What you will do: Skip the pictures and give back the rest of the listing exactly.

Material provided:

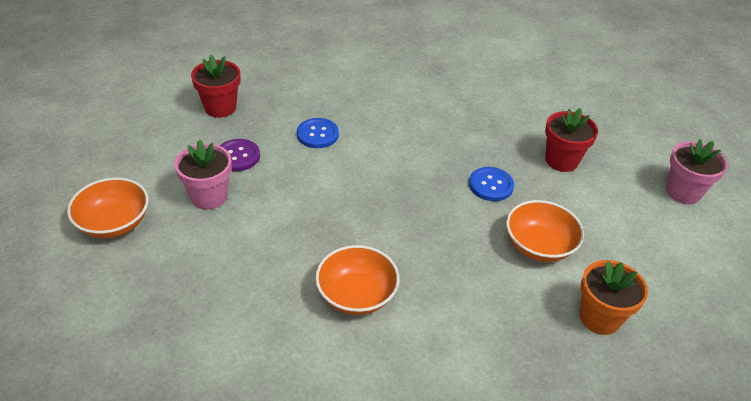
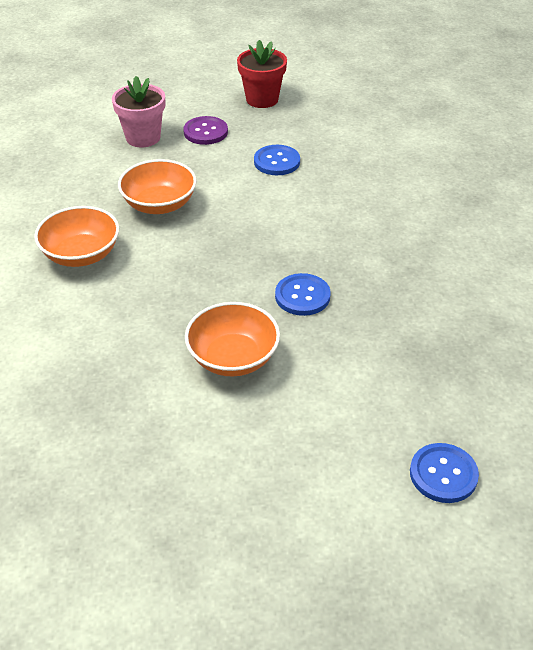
camera: 65 degrees right, 0 degrees up
(114, 223) = (80, 109): orange bowl -> orange bowl (159, 204)
(561, 161) = (399, 342): red flower pot -> none
(599, 318) = (154, 432): orange flower pot -> none
(683, 192) = (443, 474): pink flower pot -> blue button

Output of the task:
camera: 65 degrees right, 0 degrees up
(114, 223) = (80, 109): orange bowl -> orange bowl (159, 204)
(561, 161) = (399, 342): red flower pot -> none
(599, 318) = (154, 432): orange flower pot -> none
(683, 192) = (443, 474): pink flower pot -> blue button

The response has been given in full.